— Start of MATERIAL FOR THIS EXERCISE —

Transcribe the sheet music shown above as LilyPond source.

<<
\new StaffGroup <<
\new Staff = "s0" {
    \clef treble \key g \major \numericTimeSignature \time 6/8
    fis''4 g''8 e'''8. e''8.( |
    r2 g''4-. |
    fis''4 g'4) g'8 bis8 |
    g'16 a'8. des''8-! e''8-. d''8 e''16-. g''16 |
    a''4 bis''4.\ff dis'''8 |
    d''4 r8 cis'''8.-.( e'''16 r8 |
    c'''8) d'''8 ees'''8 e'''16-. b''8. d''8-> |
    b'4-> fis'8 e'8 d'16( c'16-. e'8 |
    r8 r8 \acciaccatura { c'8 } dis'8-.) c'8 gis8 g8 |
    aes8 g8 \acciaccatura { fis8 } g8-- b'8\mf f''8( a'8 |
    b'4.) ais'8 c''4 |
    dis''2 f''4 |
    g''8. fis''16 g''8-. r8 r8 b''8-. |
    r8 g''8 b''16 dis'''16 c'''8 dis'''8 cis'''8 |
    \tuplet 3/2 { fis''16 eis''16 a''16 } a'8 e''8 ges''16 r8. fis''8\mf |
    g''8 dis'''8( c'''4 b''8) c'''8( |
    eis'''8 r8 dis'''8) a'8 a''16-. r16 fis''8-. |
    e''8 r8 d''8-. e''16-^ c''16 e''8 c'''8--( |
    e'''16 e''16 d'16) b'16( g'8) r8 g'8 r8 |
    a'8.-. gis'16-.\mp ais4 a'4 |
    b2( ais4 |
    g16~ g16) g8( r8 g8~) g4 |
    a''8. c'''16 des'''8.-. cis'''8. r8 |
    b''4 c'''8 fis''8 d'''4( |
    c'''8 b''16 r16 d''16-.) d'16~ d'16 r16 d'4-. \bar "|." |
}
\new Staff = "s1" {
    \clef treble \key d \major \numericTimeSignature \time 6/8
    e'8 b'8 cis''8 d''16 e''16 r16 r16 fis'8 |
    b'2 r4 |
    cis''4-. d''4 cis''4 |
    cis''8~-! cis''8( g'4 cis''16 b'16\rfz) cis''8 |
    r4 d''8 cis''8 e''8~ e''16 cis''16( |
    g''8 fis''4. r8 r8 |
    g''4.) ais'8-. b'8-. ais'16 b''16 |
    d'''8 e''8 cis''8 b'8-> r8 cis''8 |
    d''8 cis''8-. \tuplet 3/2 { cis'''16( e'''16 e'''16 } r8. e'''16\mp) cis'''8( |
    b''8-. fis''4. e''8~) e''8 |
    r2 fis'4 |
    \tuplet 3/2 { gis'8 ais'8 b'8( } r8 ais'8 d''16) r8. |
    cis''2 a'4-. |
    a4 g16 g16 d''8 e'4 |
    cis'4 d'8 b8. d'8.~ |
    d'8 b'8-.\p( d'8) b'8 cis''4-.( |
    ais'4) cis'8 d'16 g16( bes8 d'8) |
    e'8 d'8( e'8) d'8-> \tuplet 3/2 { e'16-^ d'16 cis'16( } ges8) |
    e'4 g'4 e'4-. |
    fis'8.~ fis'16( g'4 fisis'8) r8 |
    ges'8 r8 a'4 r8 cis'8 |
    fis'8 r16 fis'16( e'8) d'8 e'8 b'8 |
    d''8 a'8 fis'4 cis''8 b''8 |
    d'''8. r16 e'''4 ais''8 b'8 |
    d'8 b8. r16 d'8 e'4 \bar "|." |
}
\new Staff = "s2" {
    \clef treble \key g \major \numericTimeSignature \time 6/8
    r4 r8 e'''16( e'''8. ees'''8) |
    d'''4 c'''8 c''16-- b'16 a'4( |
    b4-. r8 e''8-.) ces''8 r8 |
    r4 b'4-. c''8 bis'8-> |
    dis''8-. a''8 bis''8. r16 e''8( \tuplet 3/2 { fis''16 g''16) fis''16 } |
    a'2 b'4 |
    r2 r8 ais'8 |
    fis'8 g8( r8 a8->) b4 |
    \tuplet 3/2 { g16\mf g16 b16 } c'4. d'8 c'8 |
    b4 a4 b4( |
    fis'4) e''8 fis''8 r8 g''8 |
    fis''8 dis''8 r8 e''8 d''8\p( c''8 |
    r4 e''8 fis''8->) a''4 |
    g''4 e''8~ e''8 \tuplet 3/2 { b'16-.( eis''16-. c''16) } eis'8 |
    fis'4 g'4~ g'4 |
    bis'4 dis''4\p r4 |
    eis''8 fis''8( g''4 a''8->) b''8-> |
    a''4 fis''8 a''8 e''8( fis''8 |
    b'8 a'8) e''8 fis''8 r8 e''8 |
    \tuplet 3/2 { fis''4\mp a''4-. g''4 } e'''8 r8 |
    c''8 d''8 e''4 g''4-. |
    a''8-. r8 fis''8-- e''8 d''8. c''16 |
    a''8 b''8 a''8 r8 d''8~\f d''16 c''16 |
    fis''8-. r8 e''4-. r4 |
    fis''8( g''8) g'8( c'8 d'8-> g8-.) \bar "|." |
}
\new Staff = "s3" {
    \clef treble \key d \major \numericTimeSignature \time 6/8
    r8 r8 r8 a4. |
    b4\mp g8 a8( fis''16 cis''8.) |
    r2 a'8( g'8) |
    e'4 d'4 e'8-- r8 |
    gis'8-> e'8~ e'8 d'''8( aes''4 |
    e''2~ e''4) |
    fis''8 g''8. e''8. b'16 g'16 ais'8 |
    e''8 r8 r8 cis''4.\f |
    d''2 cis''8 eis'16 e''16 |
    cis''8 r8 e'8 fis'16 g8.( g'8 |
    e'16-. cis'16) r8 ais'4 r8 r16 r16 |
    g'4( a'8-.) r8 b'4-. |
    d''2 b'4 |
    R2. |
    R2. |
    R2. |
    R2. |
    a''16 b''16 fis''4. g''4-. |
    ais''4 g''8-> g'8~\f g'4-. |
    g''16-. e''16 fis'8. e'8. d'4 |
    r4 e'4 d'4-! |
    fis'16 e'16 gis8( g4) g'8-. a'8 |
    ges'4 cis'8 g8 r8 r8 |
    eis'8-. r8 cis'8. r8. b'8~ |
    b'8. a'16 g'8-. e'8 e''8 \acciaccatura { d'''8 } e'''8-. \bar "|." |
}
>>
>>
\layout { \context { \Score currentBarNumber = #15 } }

— End of MATERIAL FOR THIS EXERCISE —

→ **SHORT EXERCISE**:
Identify every line in the listing that contains the word "acciaccatura", treating uppercase and lowercase as different, and copy each of those lines.

→ **EXPECTED OUTPUT**:
    r8 r8 \acciaccatura { c'8 } dis'8-.) c'8 gis8 g8 |
    aes8 g8 \acciaccatura { fis8 } g8-- b'8\mf f''8( a'8 |
    b'8. a'16 g'8-. e'8 e''8 \acciaccatura { d'''8 } e'''8-. \bar "|." |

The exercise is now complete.